▶ **Data under study**:
:::

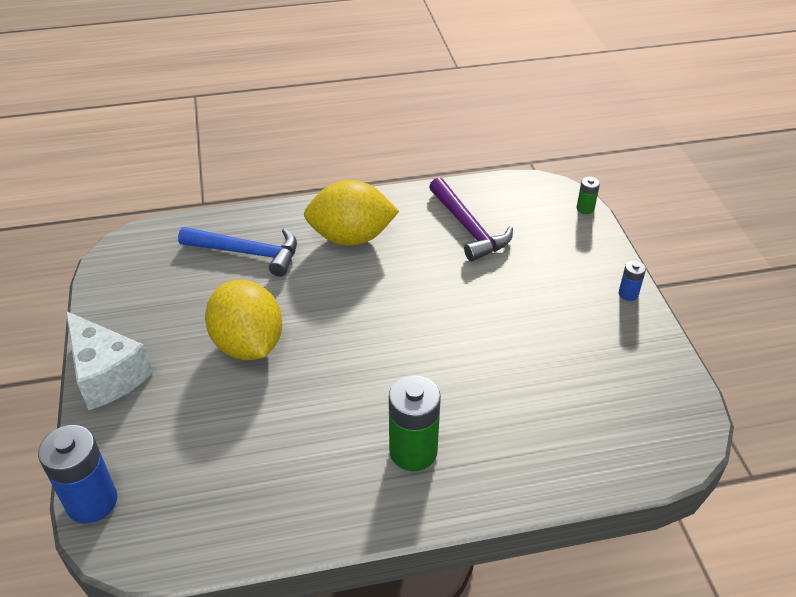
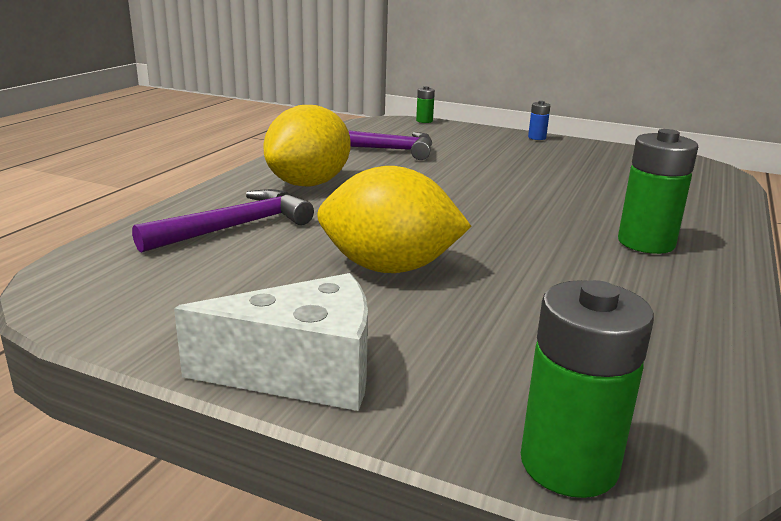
camera: 55 degrees left, 20 degrees down
(92, 501) = (568, 464): blue battery -> green battery
(247, 253) = (234, 227): blue hammer -> purple hammer

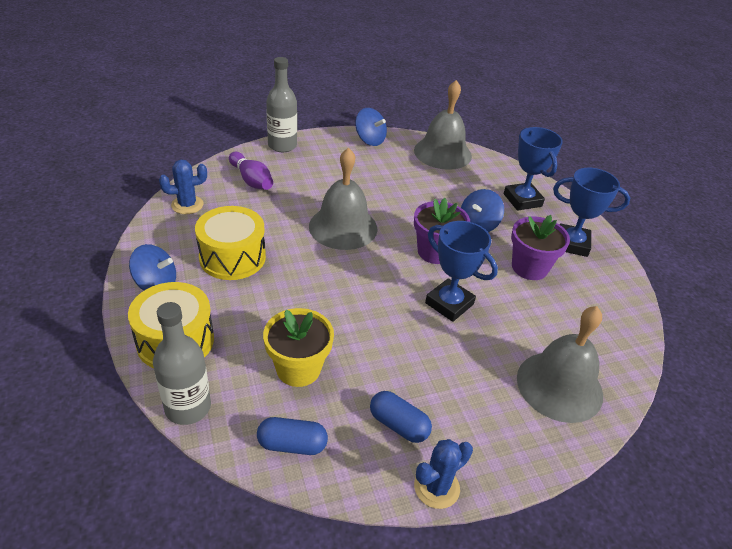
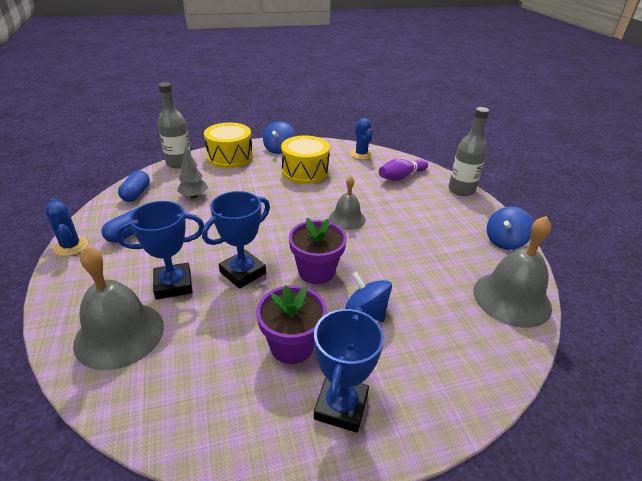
camera: 95 degrees right, 5 degrees down
(298, 369) = (194, 196): yellow flower pot -> grey tree
(343, 227) = (347, 219): grey bell -> grey bell, size x0.60
(522, 200) = (431, 367): blue trophy -> blue trophy (173, 285)

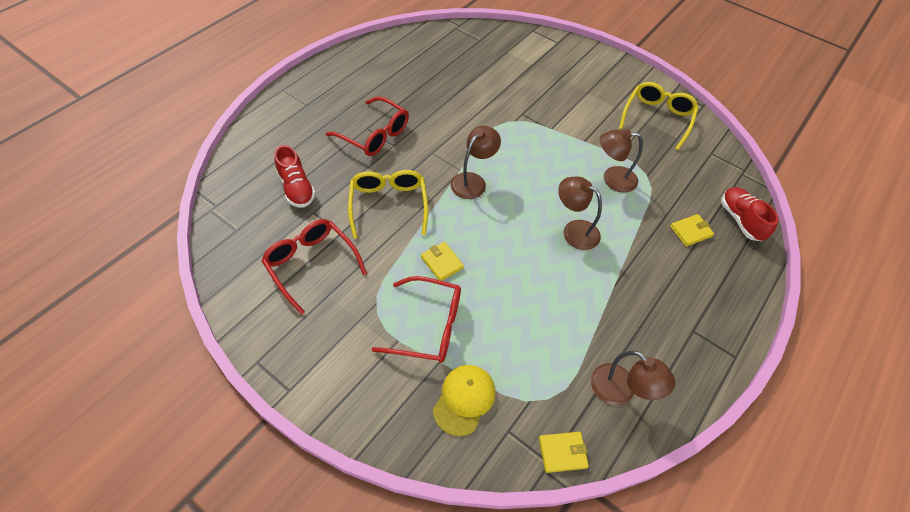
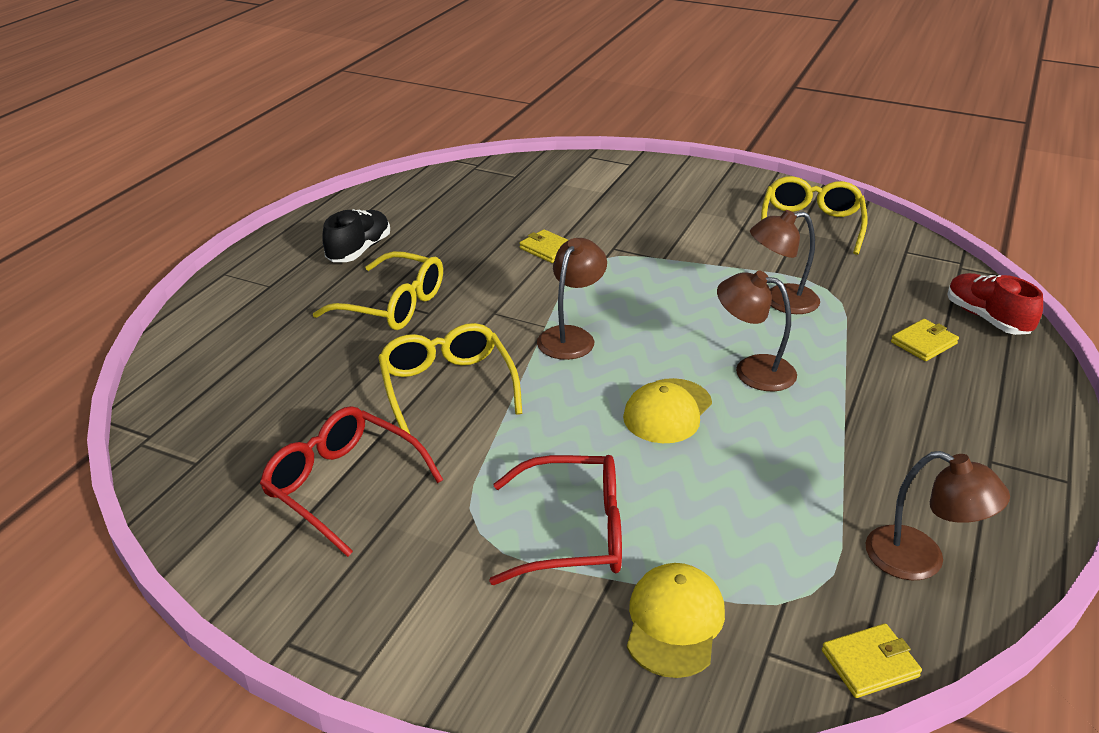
camera: 10 degrees left, 20 degrees down
(296, 188) = (285, 391): red shoe -> none
(366, 86) = (359, 250): none -> black shoe
(375, 135) = (393, 305): red glasses -> yellow glasses
(442, 262) = (562, 445): yellow wallet -> yellow wallet (547, 249)
(511, 251) = (667, 411): none -> yellow cap

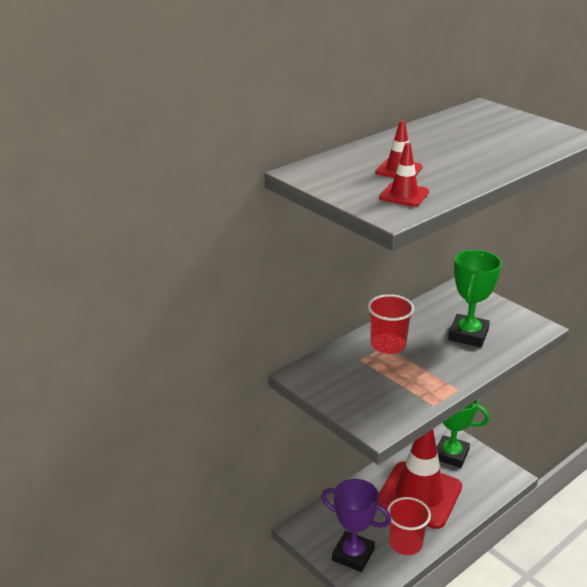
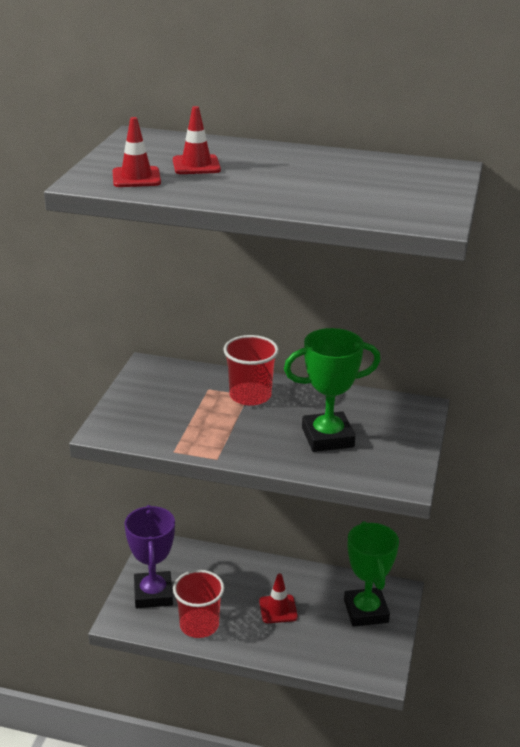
camera: 55 degrees right, 0 degrees up
(419, 495) = (278, 609): red traffic cone -> red traffic cone, size x0.40

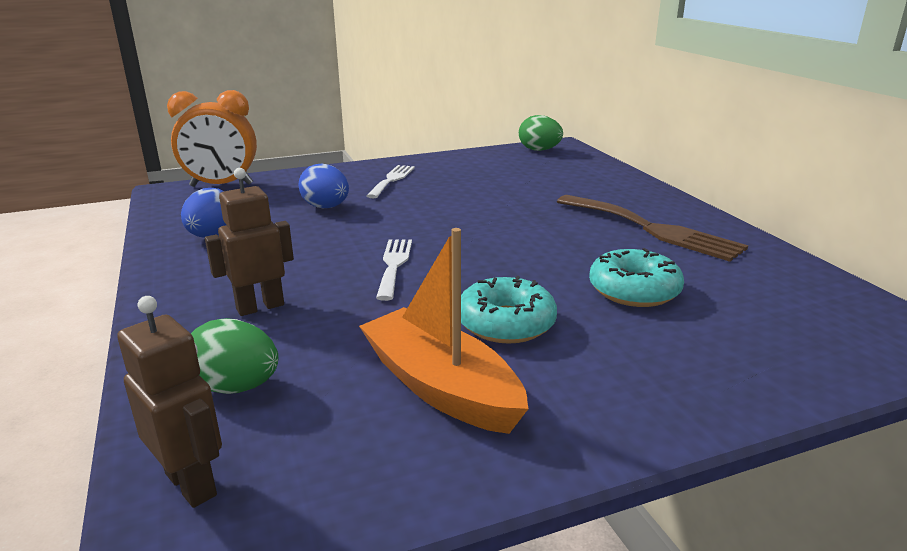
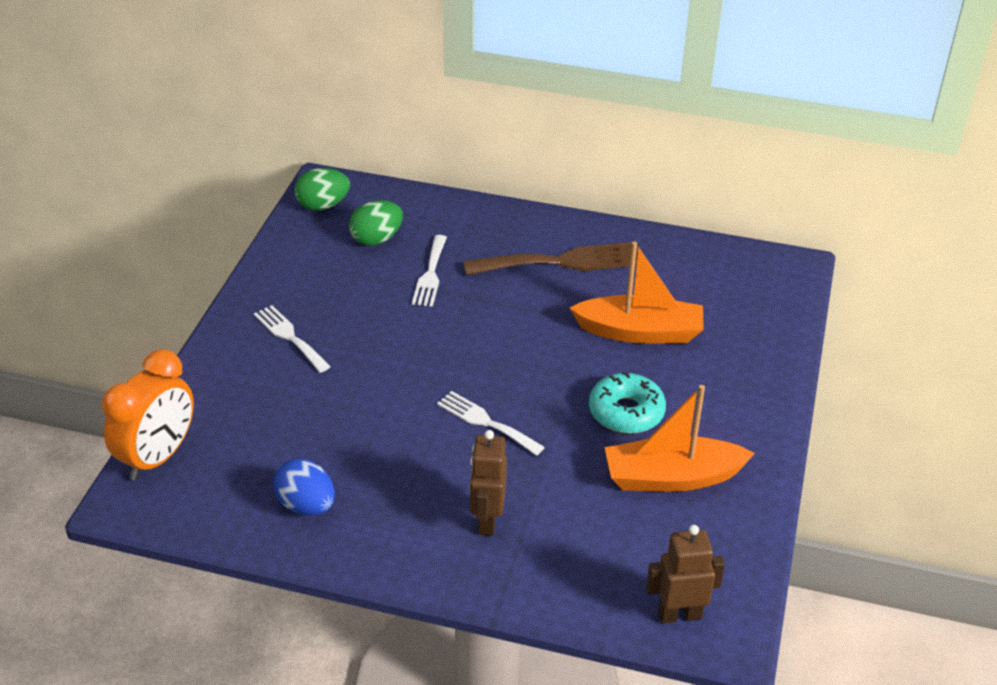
camera: 55 degrees left, 15 degrees up
(236, 387) = (593, 567): green egg -> green egg (376, 239)
(326, 207) = (315, 409): blue egg -> none
(535, 194) = (430, 274): none -> white fork
(634, 290) = (639, 332): turquoise donut -> orange boat

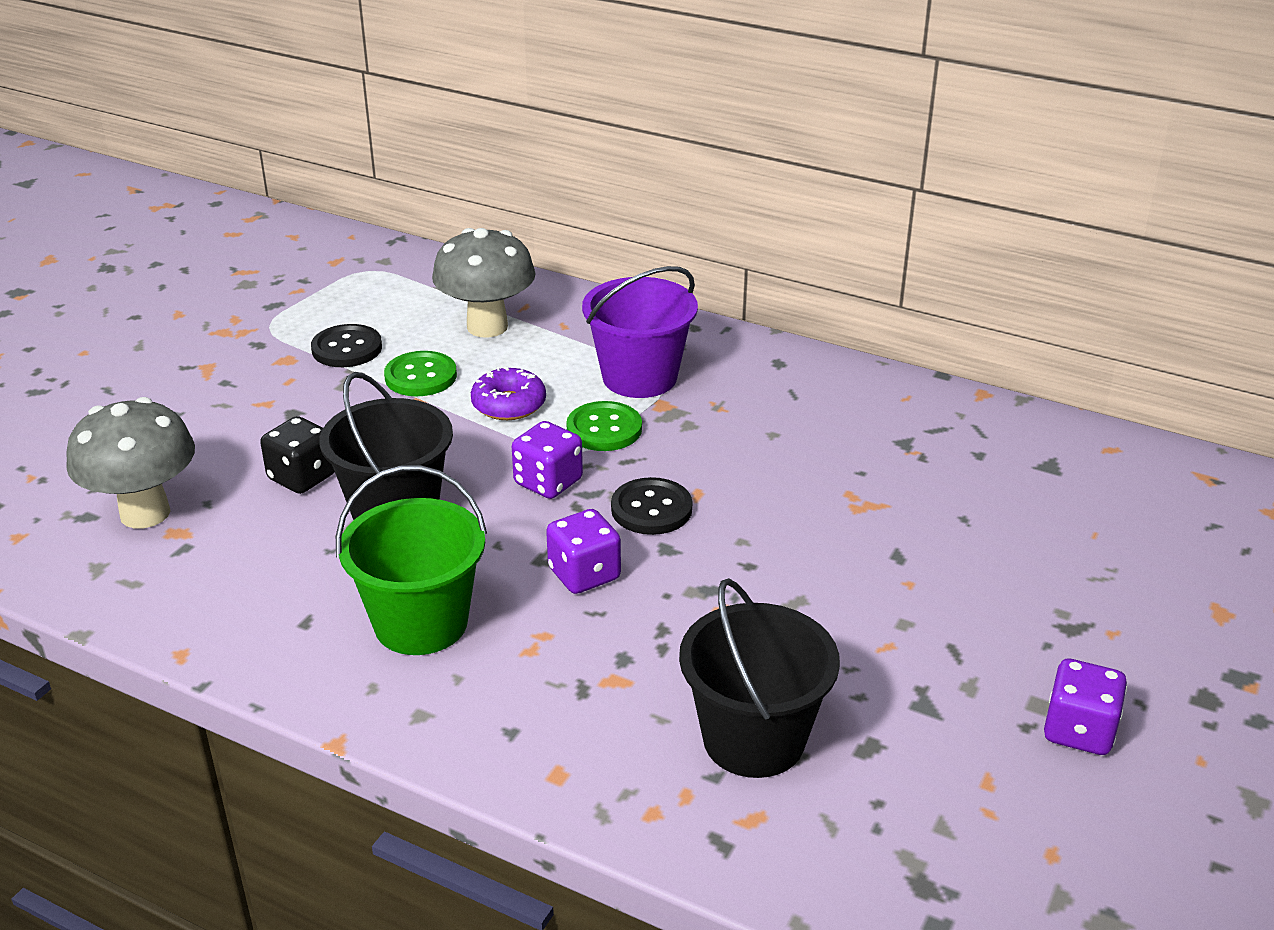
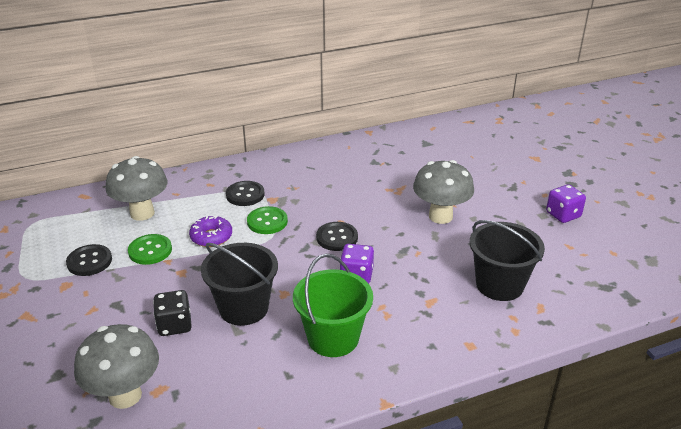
camera: 50 degrees left, 0 degrees up
(548, 482) = (282, 254): purple dice -> none
(639, 377) = (245, 195): purple bucket -> black button
(854, 584) = (440, 216): none -> grey mushroom

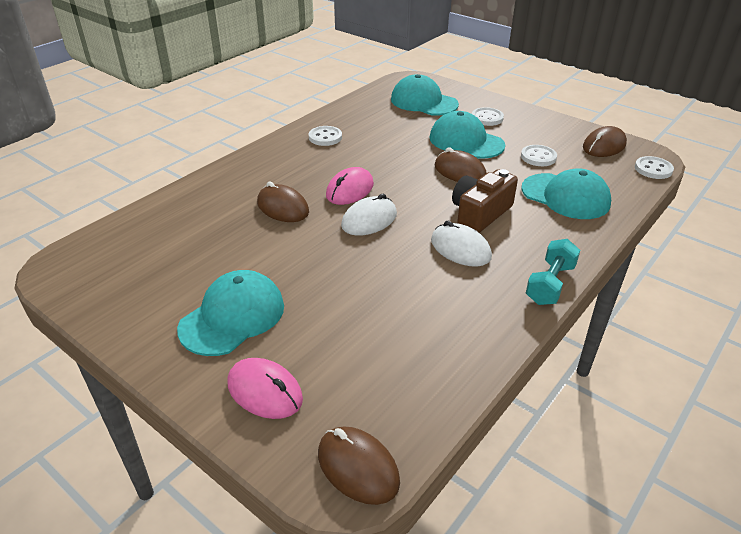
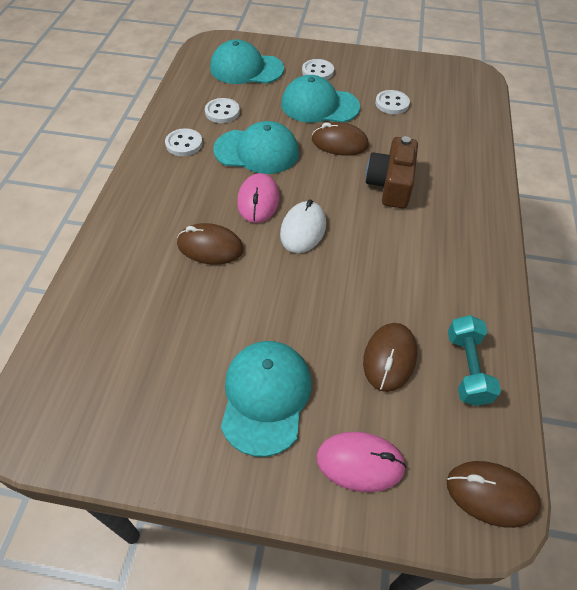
camera: 30 degrees left, 15 degrees up
(460, 249) = (403, 230): white mouse -> none
(550, 284) = (495, 238): turquoise dumbbell -> turquoise dumbbell (467, 368)
(565, 196) = (442, 140): turquoise cap -> turquoise cap (257, 151)
(604, 146) = (433, 74): brown mouse -> brown mouse (389, 358)
(653, 169) = (485, 87): white button -> white button (222, 112)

:::

▶ **Task to complete**: Word for word, restate every line of the listing, omitting the pictures.

▶ **Exercise result**:
camera: 55 degrees left, 20 degrees down
(92, 501) = (568, 464): blue battery -> green battery
(247, 253) = (234, 227): blue hammer -> purple hammer

camera: 95 degrees right, 5 degrees down
(298, 369) = (194, 196): yellow flower pot -> grey tree
(343, 227) = (347, 219): grey bell -> grey bell, size x0.60
(522, 200) = (431, 367): blue trophy -> blue trophy (173, 285)

camera: 10 degrees left, 20 degrees down
(296, 188) = (285, 391): red shoe -> none
(366, 86) = (359, 250): none -> black shoe
(375, 135) = (393, 305): red glasses -> yellow glasses
(442, 262) = (562, 445): yellow wallet -> yellow wallet (547, 249)
(511, 251) = (667, 411): none -> yellow cap

camera: 55 degrees right, 0 degrees up
(419, 495) = (278, 609): red traffic cone -> red traffic cone, size x0.40

camera: 55 degrees left, 15 degrees up
(236, 387) = (593, 567): green egg -> green egg (376, 239)
(326, 207) = (315, 409): blue egg -> none
(535, 194) = (430, 274): none -> white fork
(634, 290) = (639, 332): turquoise donut -> orange boat

camera: 50 degrees left, 0 degrees up
(548, 482) = (282, 254): purple dice -> none
(639, 377) = (245, 195): purple bucket -> black button
(854, 584) = (440, 216): none -> grey mushroom

camera: 30 degrees left, 15 degrees up
(460, 249) = (403, 230): white mouse -> none
(550, 284) = (495, 238): turquoise dumbbell -> turquoise dumbbell (467, 368)
(565, 196) = (442, 140): turquoise cap -> turquoise cap (257, 151)
(604, 146) = (433, 74): brown mouse -> brown mouse (389, 358)
(653, 169) = (485, 87): white button -> white button (222, 112)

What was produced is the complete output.